____ Data shown

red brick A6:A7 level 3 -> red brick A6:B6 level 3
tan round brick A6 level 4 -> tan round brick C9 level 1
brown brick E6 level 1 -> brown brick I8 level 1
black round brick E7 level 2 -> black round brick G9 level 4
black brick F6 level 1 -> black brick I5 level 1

________
____ Data shown

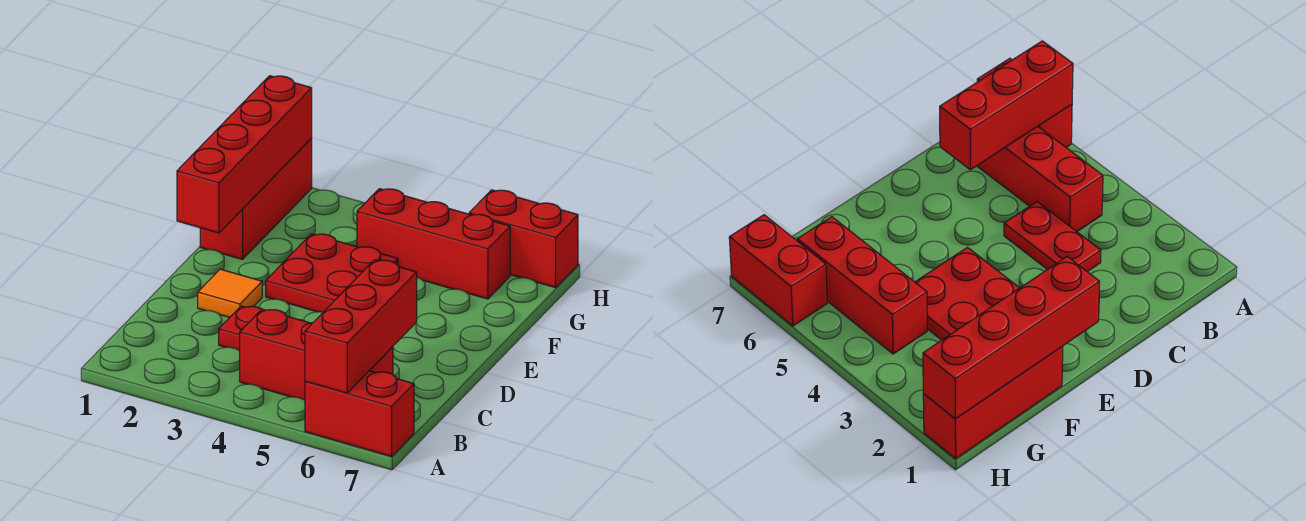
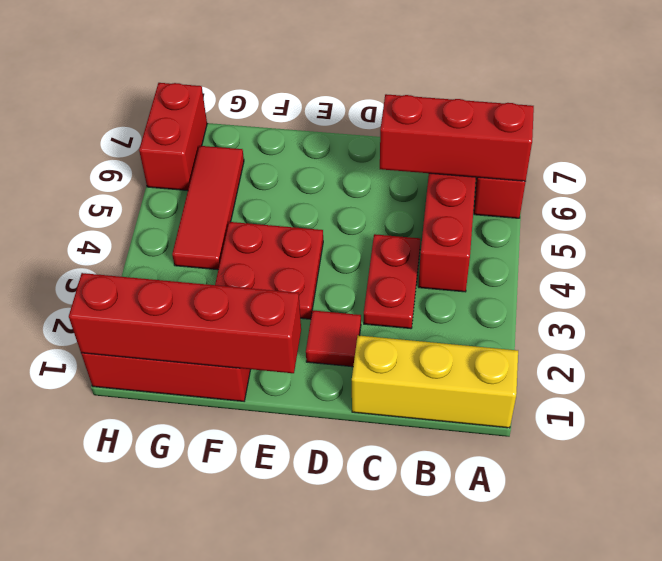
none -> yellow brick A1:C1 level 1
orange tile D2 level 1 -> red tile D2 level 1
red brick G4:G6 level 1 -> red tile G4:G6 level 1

________

Copy each line of the entries in which the string "round" is found.

tan round brick A6 level 4 -> tan round brick C9 level 1
black round brick E7 level 2 -> black round brick G9 level 4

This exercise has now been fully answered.